:: Dataset entries

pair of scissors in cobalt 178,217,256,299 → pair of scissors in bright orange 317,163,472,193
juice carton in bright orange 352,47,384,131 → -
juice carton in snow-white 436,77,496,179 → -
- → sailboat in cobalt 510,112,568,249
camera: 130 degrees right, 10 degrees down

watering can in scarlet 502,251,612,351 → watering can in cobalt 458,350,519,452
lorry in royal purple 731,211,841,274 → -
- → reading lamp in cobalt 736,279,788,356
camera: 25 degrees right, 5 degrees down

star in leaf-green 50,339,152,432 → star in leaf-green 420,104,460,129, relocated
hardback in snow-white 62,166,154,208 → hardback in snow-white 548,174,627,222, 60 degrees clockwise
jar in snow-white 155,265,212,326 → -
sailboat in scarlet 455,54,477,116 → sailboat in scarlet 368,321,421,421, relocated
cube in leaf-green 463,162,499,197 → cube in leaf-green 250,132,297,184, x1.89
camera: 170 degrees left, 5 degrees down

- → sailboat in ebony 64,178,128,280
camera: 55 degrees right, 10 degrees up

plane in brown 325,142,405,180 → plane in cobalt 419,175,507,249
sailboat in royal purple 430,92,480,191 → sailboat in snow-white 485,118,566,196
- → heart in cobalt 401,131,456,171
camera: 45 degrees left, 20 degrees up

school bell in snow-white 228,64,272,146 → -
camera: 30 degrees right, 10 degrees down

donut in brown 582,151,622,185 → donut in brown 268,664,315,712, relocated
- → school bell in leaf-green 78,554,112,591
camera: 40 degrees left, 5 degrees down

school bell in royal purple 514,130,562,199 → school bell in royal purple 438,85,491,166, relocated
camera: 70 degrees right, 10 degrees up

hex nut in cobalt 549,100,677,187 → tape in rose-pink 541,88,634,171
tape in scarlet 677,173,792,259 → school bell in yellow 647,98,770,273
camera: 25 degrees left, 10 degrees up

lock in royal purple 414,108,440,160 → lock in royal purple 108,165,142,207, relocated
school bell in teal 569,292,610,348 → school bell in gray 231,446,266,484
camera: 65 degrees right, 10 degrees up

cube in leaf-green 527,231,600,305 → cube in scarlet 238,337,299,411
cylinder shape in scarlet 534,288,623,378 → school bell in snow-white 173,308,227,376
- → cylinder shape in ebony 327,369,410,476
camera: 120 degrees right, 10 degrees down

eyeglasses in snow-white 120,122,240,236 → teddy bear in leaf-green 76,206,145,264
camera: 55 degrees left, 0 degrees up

::::

**Task directions:** Restate the records in full, keeping every word as it is.

**Answer:**
pair of scissors in cobalt 178,217,256,299 → pair of scissors in bright orange 317,163,472,193
juice carton in bright orange 352,47,384,131 → -
juice carton in snow-white 436,77,496,179 → -
- → sailboat in cobalt 510,112,568,249
camera: 130 degrees right, 10 degrees down

watering can in scarlet 502,251,612,351 → watering can in cobalt 458,350,519,452
lorry in royal purple 731,211,841,274 → -
- → reading lamp in cobalt 736,279,788,356
camera: 25 degrees right, 5 degrees down

star in leaf-green 50,339,152,432 → star in leaf-green 420,104,460,129, relocated
hardback in snow-white 62,166,154,208 → hardback in snow-white 548,174,627,222, 60 degrees clockwise
jar in snow-white 155,265,212,326 → -
sailboat in scarlet 455,54,477,116 → sailboat in scarlet 368,321,421,421, relocated
cube in leaf-green 463,162,499,197 → cube in leaf-green 250,132,297,184, x1.89
camera: 170 degrees left, 5 degrees down

- → sailboat in ebony 64,178,128,280
camera: 55 degrees right, 10 degrees up

plane in brown 325,142,405,180 → plane in cobalt 419,175,507,249
sailboat in royal purple 430,92,480,191 → sailboat in snow-white 485,118,566,196
- → heart in cobalt 401,131,456,171
camera: 45 degrees left, 20 degrees up

school bell in snow-white 228,64,272,146 → -
camera: 30 degrees right, 10 degrees down

donut in brown 582,151,622,185 → donut in brown 268,664,315,712, relocated
- → school bell in leaf-green 78,554,112,591
camera: 40 degrees left, 5 degrees down

school bell in royal purple 514,130,562,199 → school bell in royal purple 438,85,491,166, relocated
camera: 70 degrees right, 10 degrees up

hex nut in cobalt 549,100,677,187 → tape in rose-pink 541,88,634,171
tape in scarlet 677,173,792,259 → school bell in yellow 647,98,770,273
camera: 25 degrees left, 10 degrees up

lock in royal purple 414,108,440,160 → lock in royal purple 108,165,142,207, relocated
school bell in teal 569,292,610,348 → school bell in gray 231,446,266,484
camera: 65 degrees right, 10 degrees up

cube in leaf-green 527,231,600,305 → cube in scarlet 238,337,299,411
cylinder shape in scarlet 534,288,623,378 → school bell in snow-white 173,308,227,376
- → cylinder shape in ebony 327,369,410,476
camera: 120 degrees right, 10 degrees down

eyeglasses in snow-white 120,122,240,236 → teddy bear in leaf-green 76,206,145,264
camera: 55 degrees left, 0 degrees up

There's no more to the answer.